Items from a data source
--*--

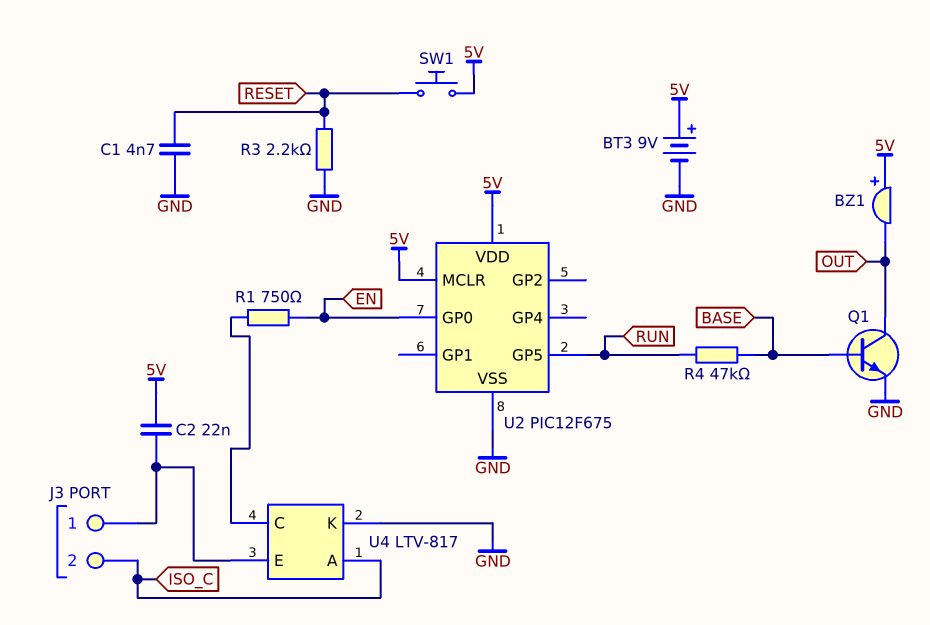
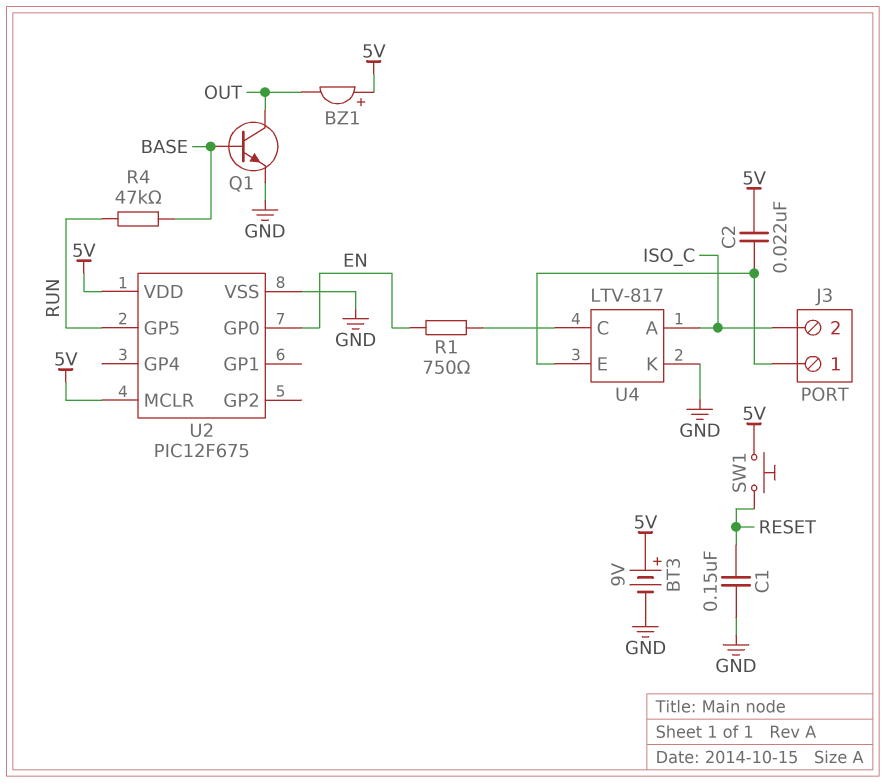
C1: 4.7nF (GND, RESET) -> 150nF (GND, RESET)
R3: 2.2k (GND, RESET) -> none

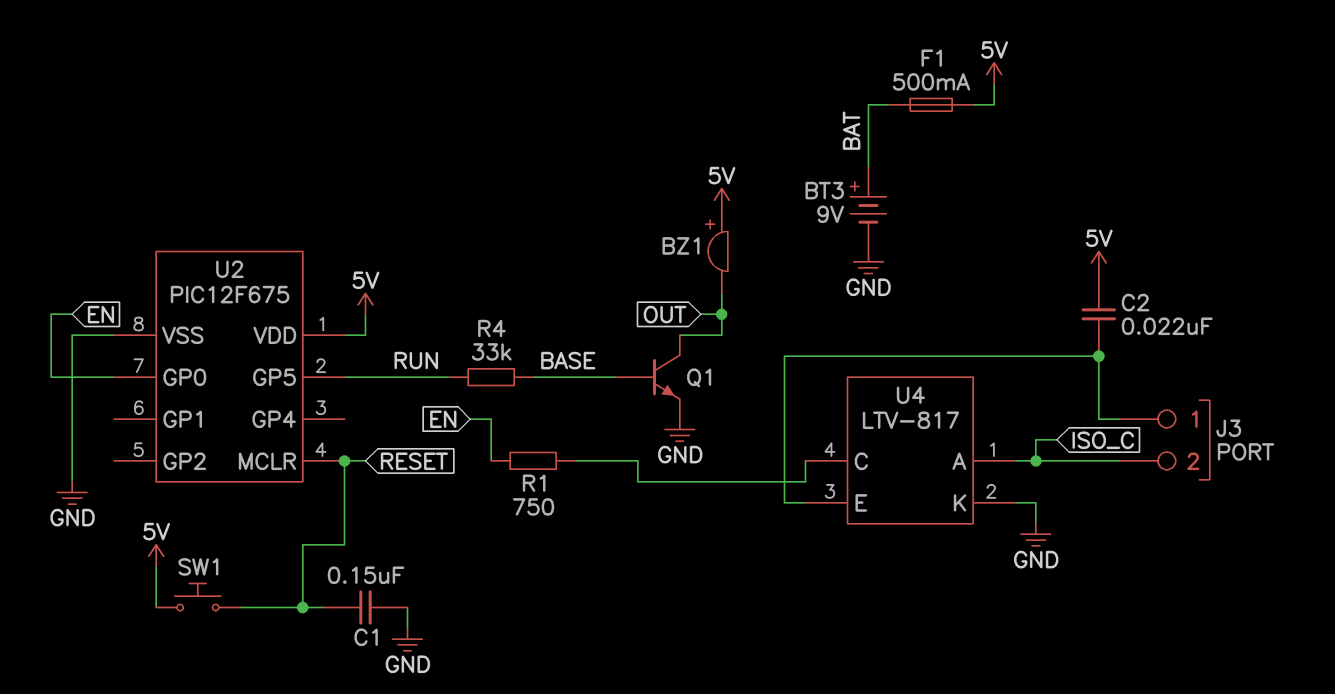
BT3: 9V (plus 5V, minus GND) -> 9V (plus BAT, minus GND)
F1: none -> 500mA (5V, BAT)
R4: 47k (BASE, RUN) -> 33k (BASE, RUN)
U2 pin MCLR: 5V -> RESET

--*--

### PROBLEM DETAILS
Pictures aside, set down the lines from the one containing "R3: 2.2k (GND, RESET) -> none" through the end of the records above, exactly and only those.

### WRITTEN RESPONSE
R3: 2.2k (GND, RESET) -> none

BT3: 9V (plus 5V, minus GND) -> 9V (plus BAT, minus GND)
F1: none -> 500mA (5V, BAT)
R4: 47k (BASE, RUN) -> 33k (BASE, RUN)
U2 pin MCLR: 5V -> RESET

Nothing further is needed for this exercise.